SUPPLIED RECORDS
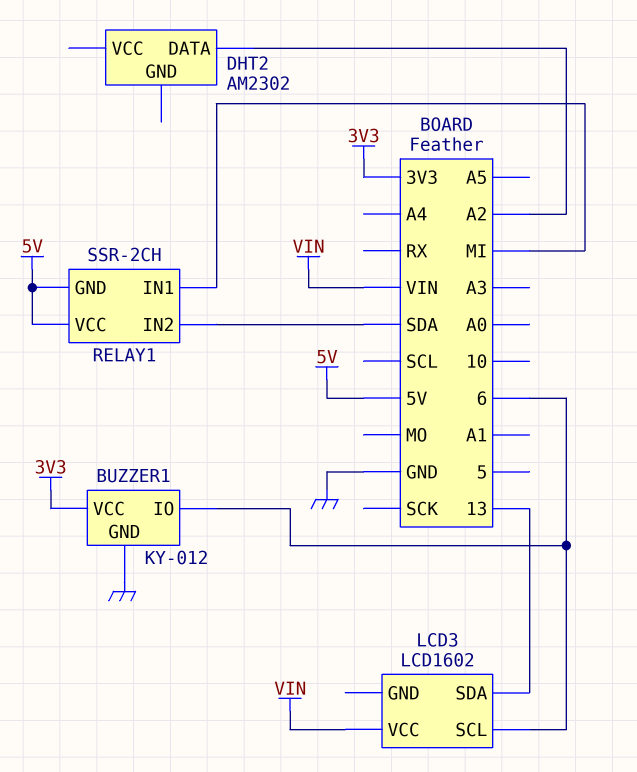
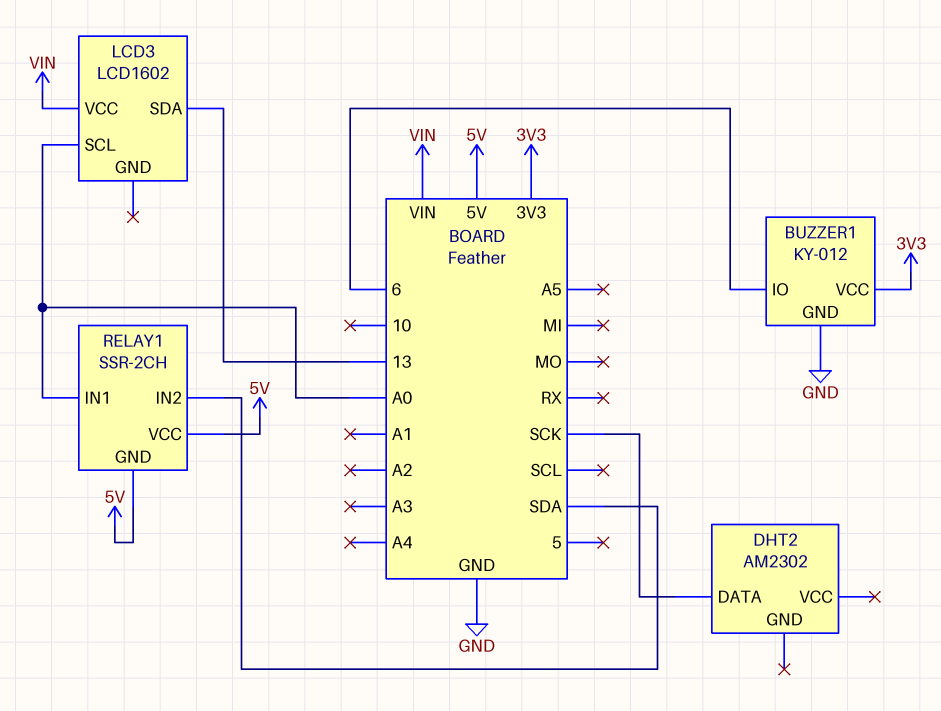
DHT2 pin DATA: A2 -> SCK
LCD3 pin SCL: 6 -> A0
RELAY1 pin IN1: MI -> A0

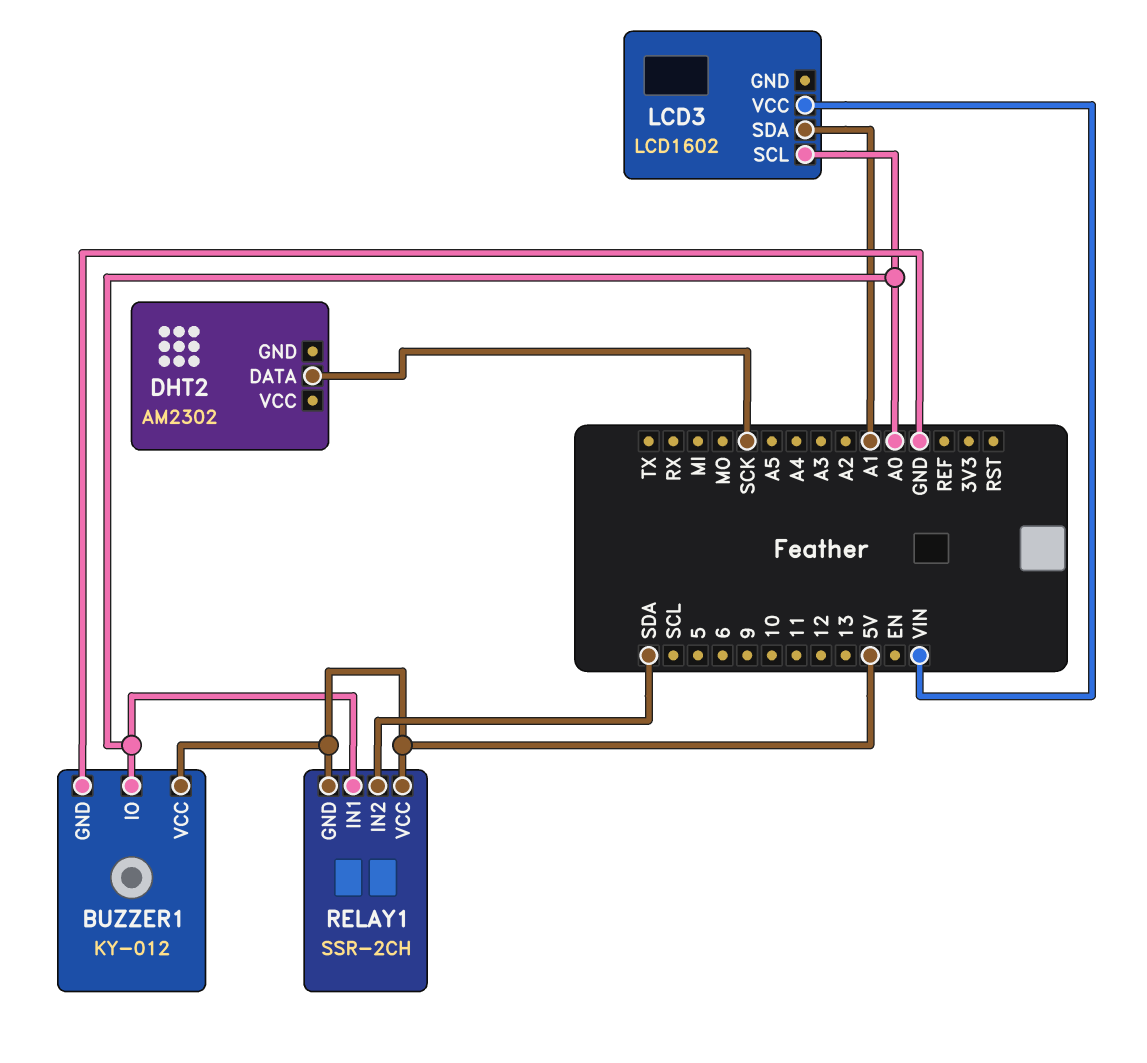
BUZZER1 pin IO: 6 -> A0
BUZZER1 pin VCC: 3V3 -> 5V
LCD3 pin SDA: 13 -> A1

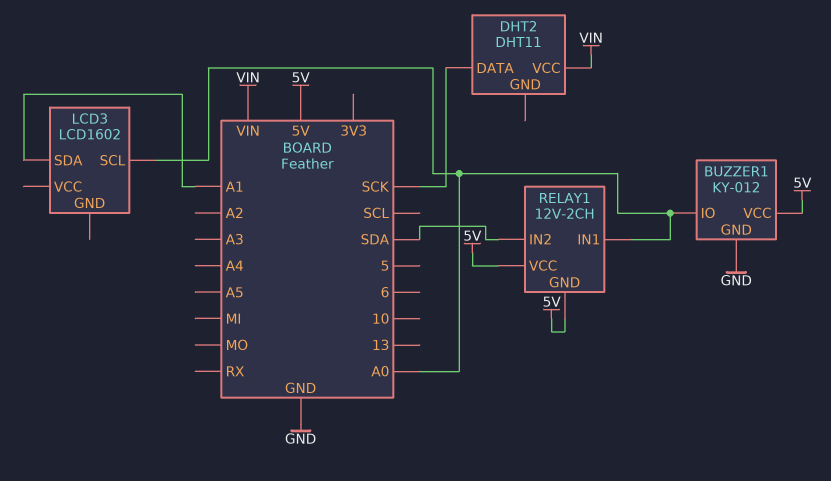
DHT2: AM2302 -> DHT11
DHT2 pin VCC: none -> VIN
LCD3 pin VCC: VIN -> none
RELAY1: SSR-2CH -> 12V-2CH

WHAT THIS TASK INVOLVES
The listing above must be printed again exactly, minus its pictures.

TASK RESULT
DHT2 pin DATA: A2 -> SCK
LCD3 pin SCL: 6 -> A0
RELAY1 pin IN1: MI -> A0

BUZZER1 pin IO: 6 -> A0
BUZZER1 pin VCC: 3V3 -> 5V
LCD3 pin SDA: 13 -> A1

DHT2: AM2302 -> DHT11
DHT2 pin VCC: none -> VIN
LCD3 pin VCC: VIN -> none
RELAY1: SSR-2CH -> 12V-2CH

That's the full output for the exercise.